_Task objective_
A faithful copy of each record is required, minus the images.

_Data provided_

Segment Open

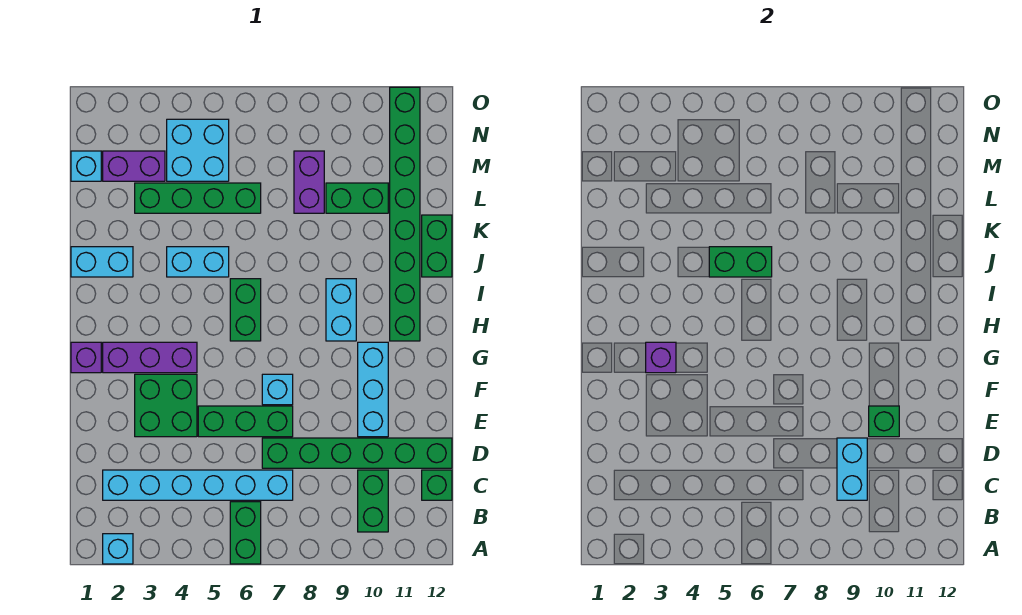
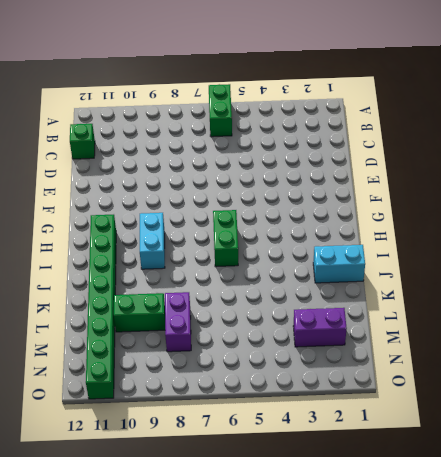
none -> cyan brick A2 level 1
none -> green brick B10:C10 level 1
none -> cyan brick C2:C7 level 1

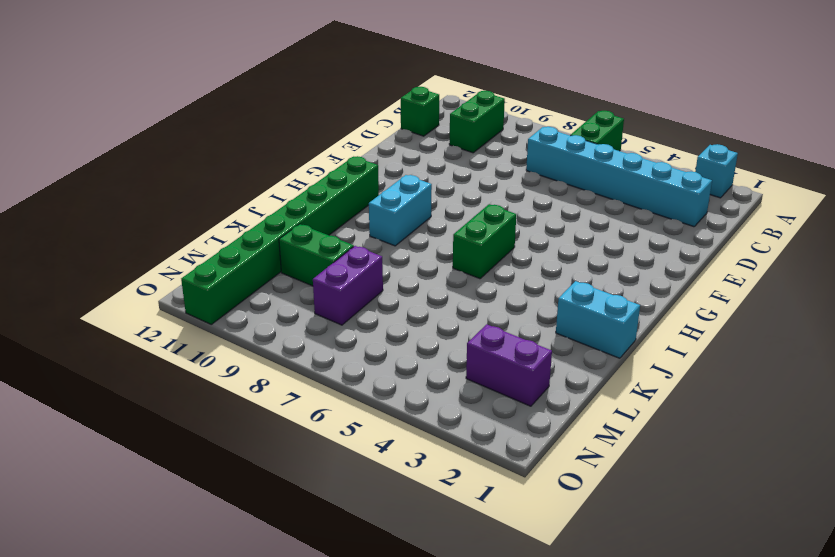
none -> green brick D7:D12 level 1
none -> green brick E3:F4 level 1
none -> green brick E5:E7 level 1

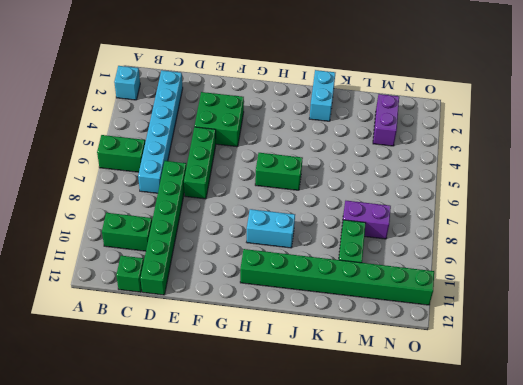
none -> cyan brick E10:G10 level 1
none -> cyan brick F7 level 1
none -> purple brick G1 level 1

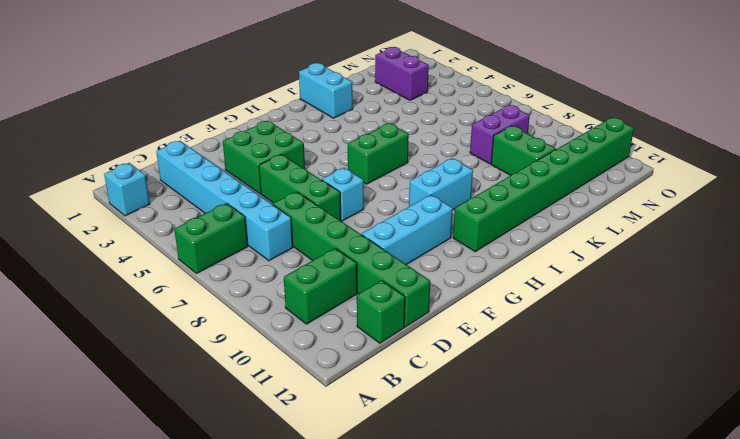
none -> purple brick G1 level 1
none -> purple brick G2:G4 level 1
none -> cyan brick J4:J5 level 1

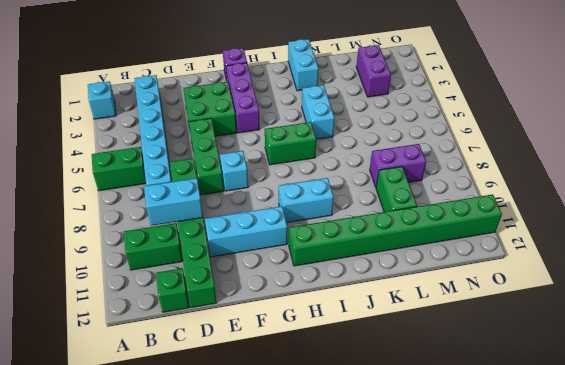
none -> green brick J12:K12 level 1
none -> green brick L3:L6 level 1
none -> cyan brick M1 level 1

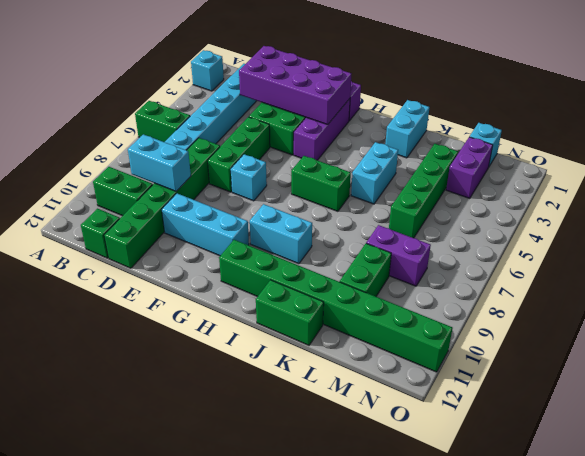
purple brick D2:G3 level 2 -> purple brick G3 level 2
none -> cyan brick M4:N5 level 1
none -> green brick E10 level 2
none -> green brick J5:J6 level 2

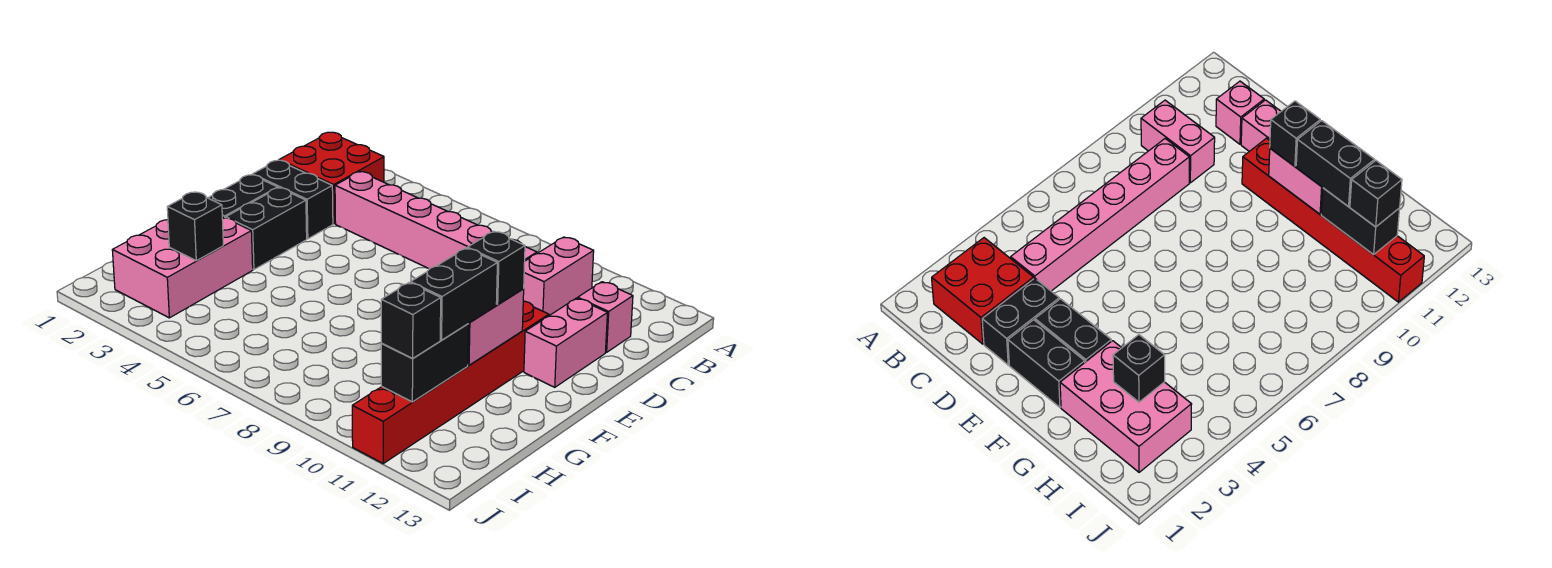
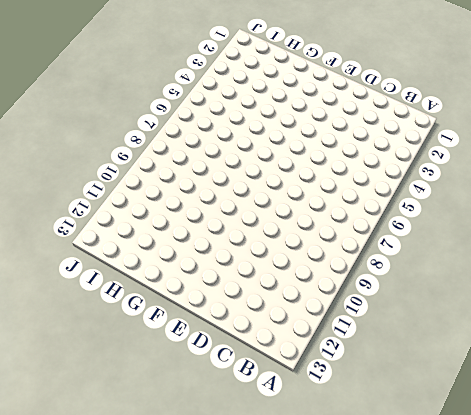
none -> red brick B2:C3 level 1
none -> pink brick B10:C10 level 1
none -> pink brick C4:C9 level 1

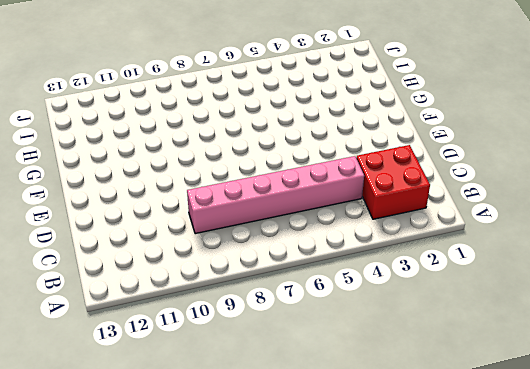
none -> pink brick B10:C10 level 1
none -> pink brick C12 level 1
none -> black brick D2:D3 level 1

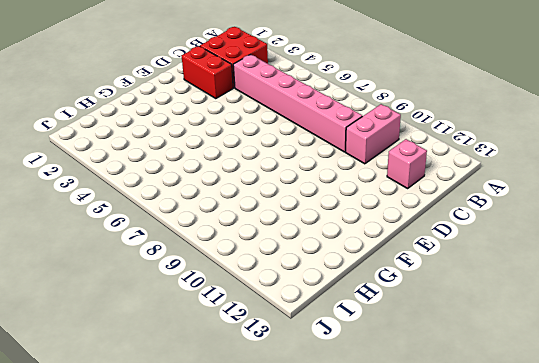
red brick D2:D3 level 1 -> black brick D2:D3 level 1
none -> pink brick D12:E12 level 1
none -> black brick E2:F2 level 1
none -> black brick E3:F3 level 1

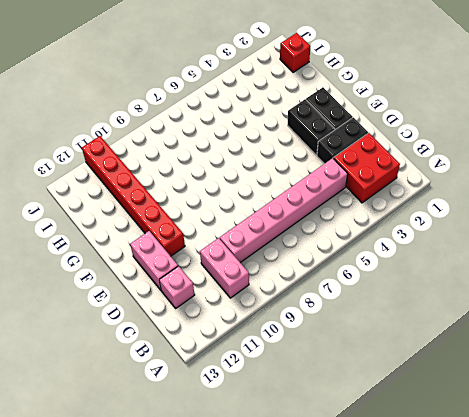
red brick I1 level 1 -> none
none -> pink brick G2:I3 level 1
none -> pink brick F11:G11 level 2
none -> black brick H3 level 2

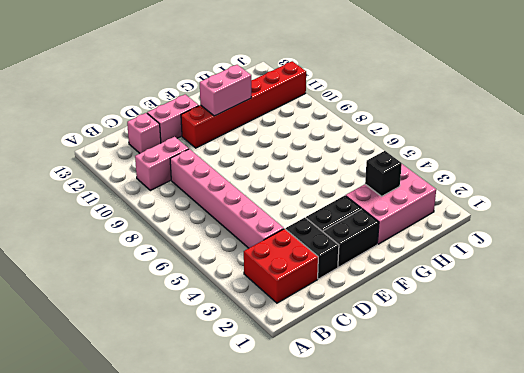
none -> black brick H11:I11 level 2
none -> black brick F11 level 3
none -> black brick G11:H11 level 3

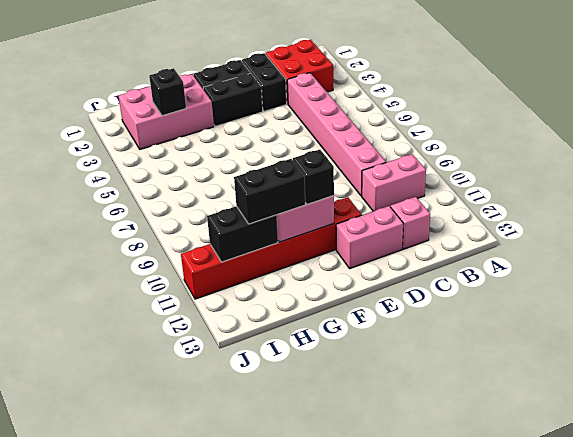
none -> black brick I11 level 3

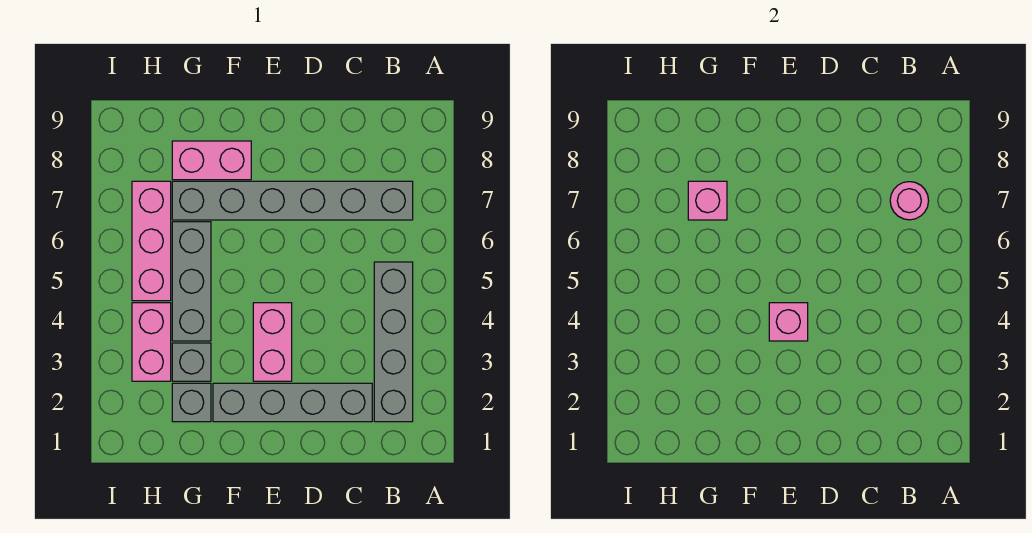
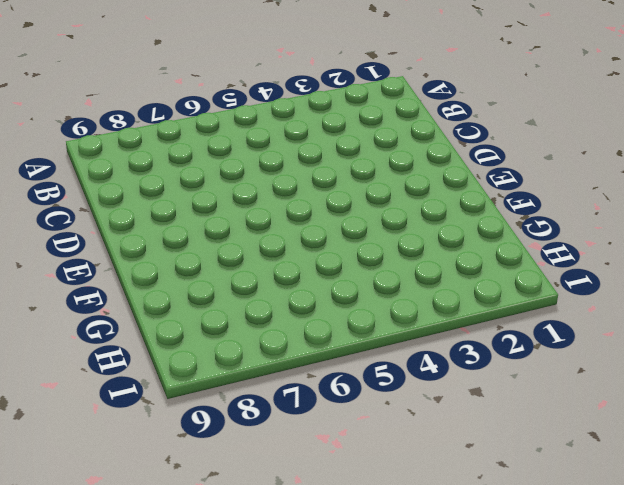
none -> grey brick B2:B5 level 1
none -> grey brick B7:G7 level 1
none -> grey brick C2:F2 level 1

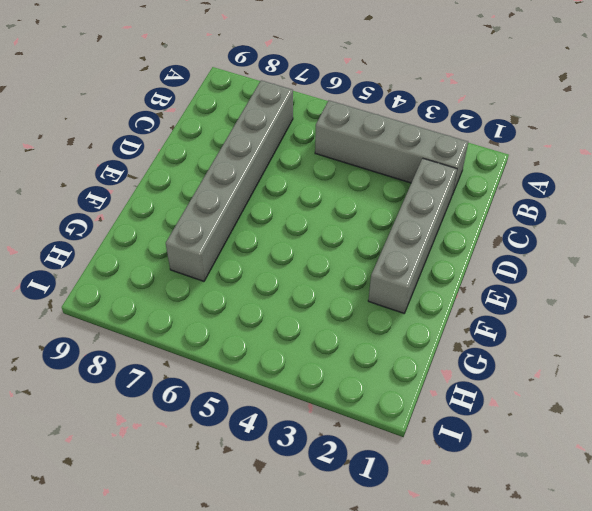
none -> pink brick E3:E4 level 1
none -> pink brick F8:G8 level 1
none -> grey brick G2 level 1

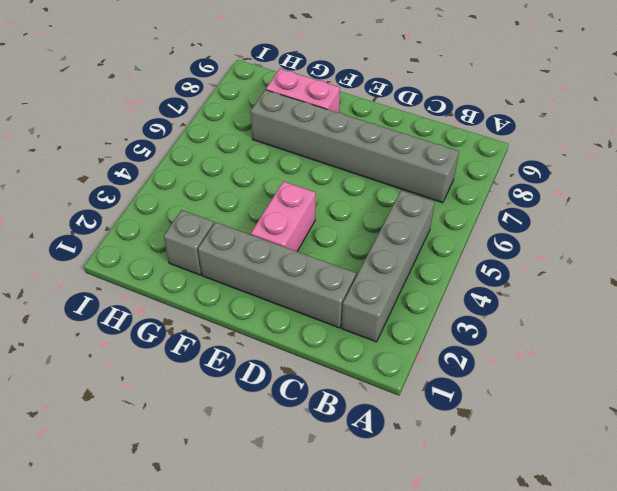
none -> grey brick G3 level 1
none -> grey brick G4:G6 level 1
none -> pink brick H3:H4 level 1

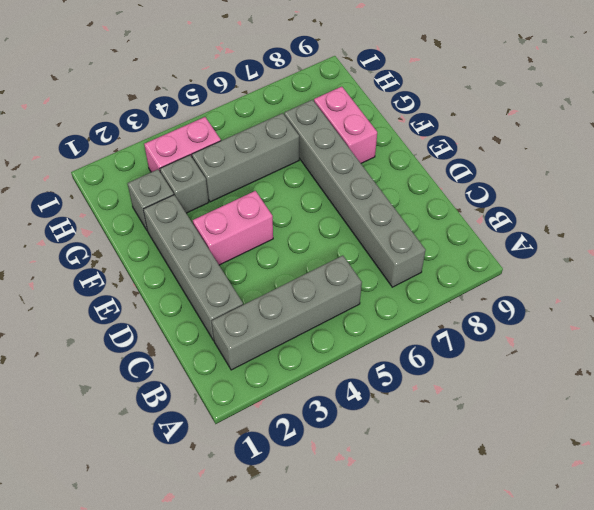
none -> pink brick H5:H7 level 1
none -> pink round brick B7 level 2
none -> pink brick E4 level 2

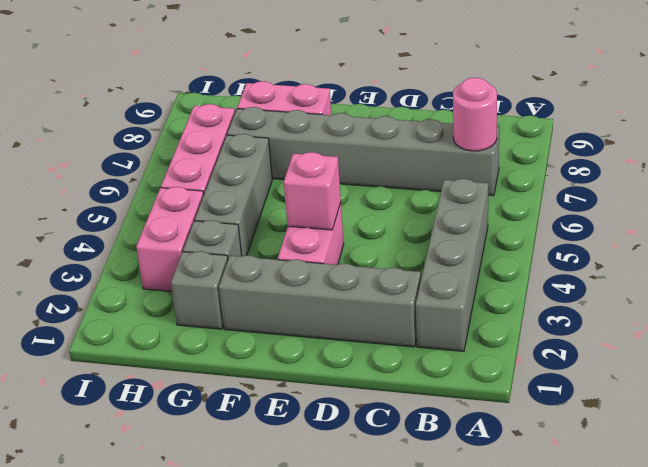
none -> pink brick G7 level 2

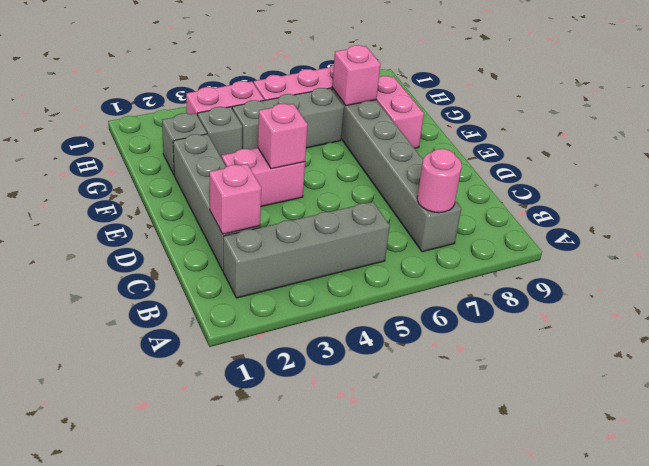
pink brick C2 level 2 -> none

Segment Closed

_Finished exercise_
none -> cyan brick A2 level 1
none -> green brick B10:C10 level 1
none -> cyan brick C2:C7 level 1

none -> green brick D7:D12 level 1
none -> green brick E3:F4 level 1
none -> green brick E5:E7 level 1

none -> cyan brick E10:G10 level 1
none -> cyan brick F7 level 1
none -> purple brick G1 level 1

none -> purple brick G1 level 1
none -> purple brick G2:G4 level 1
none -> cyan brick J4:J5 level 1

none -> green brick J12:K12 level 1
none -> green brick L3:L6 level 1
none -> cyan brick M1 level 1

purple brick D2:G3 level 2 -> purple brick G3 level 2
none -> cyan brick M4:N5 level 1
none -> green brick E10 level 2
none -> green brick J5:J6 level 2

none -> red brick B2:C3 level 1
none -> pink brick B10:C10 level 1
none -> pink brick C4:C9 level 1

none -> pink brick B10:C10 level 1
none -> pink brick C12 level 1
none -> black brick D2:D3 level 1

red brick D2:D3 level 1 -> black brick D2:D3 level 1
none -> pink brick D12:E12 level 1
none -> black brick E2:F2 level 1
none -> black brick E3:F3 level 1

red brick I1 level 1 -> none
none -> pink brick G2:I3 level 1
none -> pink brick F11:G11 level 2
none -> black brick H3 level 2

none -> black brick H11:I11 level 2
none -> black brick F11 level 3
none -> black brick G11:H11 level 3

none -> black brick I11 level 3

none -> grey brick B2:B5 level 1
none -> grey brick B7:G7 level 1
none -> grey brick C2:F2 level 1

none -> pink brick E3:E4 level 1
none -> pink brick F8:G8 level 1
none -> grey brick G2 level 1

none -> grey brick G3 level 1
none -> grey brick G4:G6 level 1
none -> pink brick H3:H4 level 1

none -> pink brick H5:H7 level 1
none -> pink round brick B7 level 2
none -> pink brick E4 level 2

none -> pink brick G7 level 2

pink brick C2 level 2 -> none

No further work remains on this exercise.